*EXERCISE DESCRIPTION:* Match the word "vert". Return each line of the data below where it appears.

(Dataset entries)

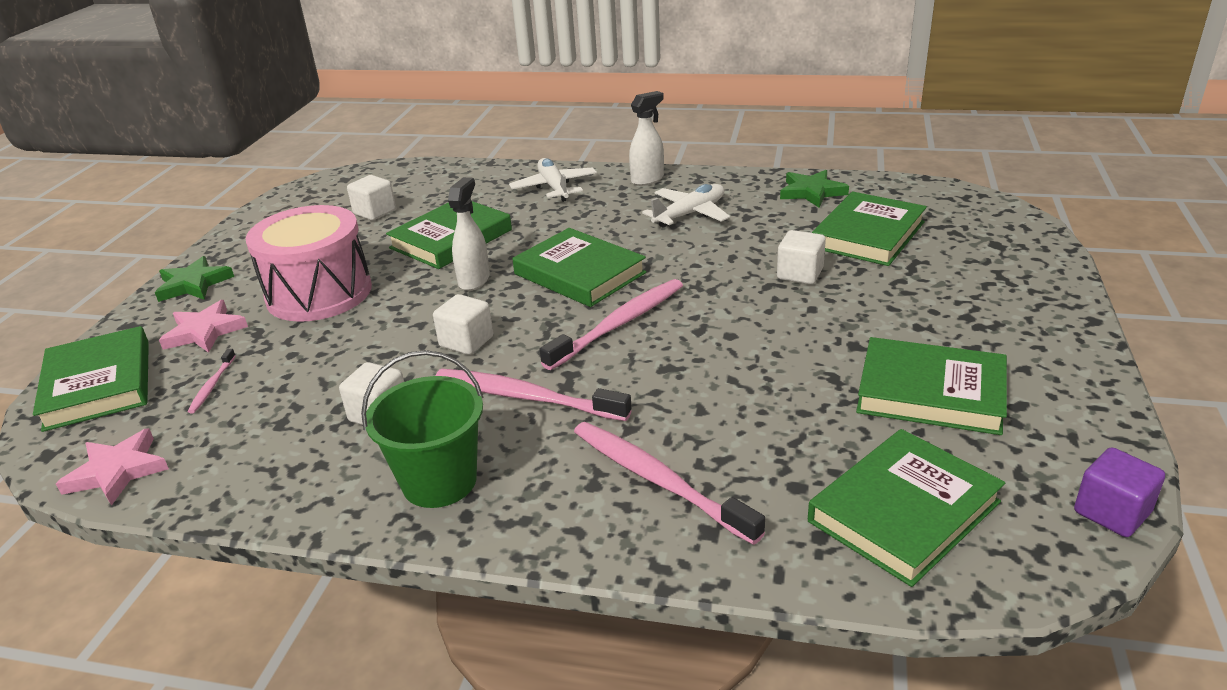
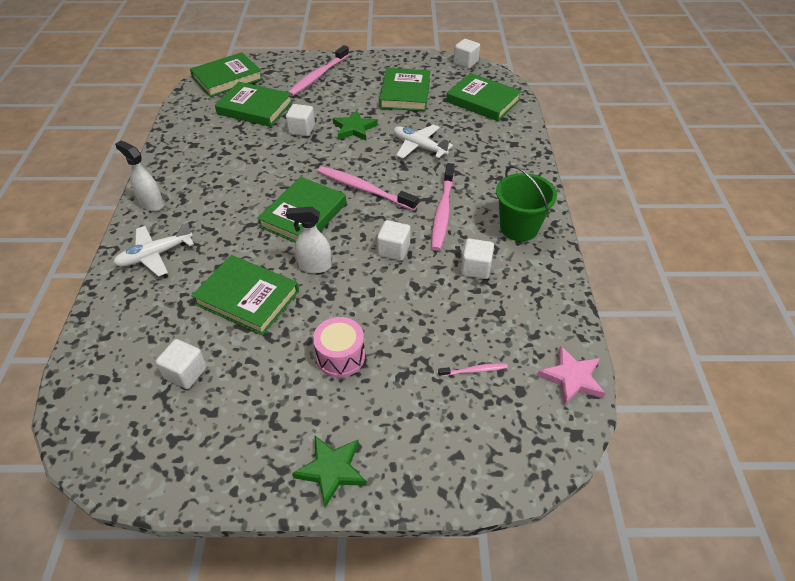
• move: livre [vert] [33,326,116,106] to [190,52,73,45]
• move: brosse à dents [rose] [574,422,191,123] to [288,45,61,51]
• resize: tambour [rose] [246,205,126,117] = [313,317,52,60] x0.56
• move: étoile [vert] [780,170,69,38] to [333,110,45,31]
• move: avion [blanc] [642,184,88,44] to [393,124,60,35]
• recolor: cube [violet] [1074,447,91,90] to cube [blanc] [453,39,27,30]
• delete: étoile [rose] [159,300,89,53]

*YOUR RESPONSE:*
• move: livre [vert] [33,326,116,106] to [190,52,73,45]
• move: étoile [vert] [780,170,69,38] to [333,110,45,31]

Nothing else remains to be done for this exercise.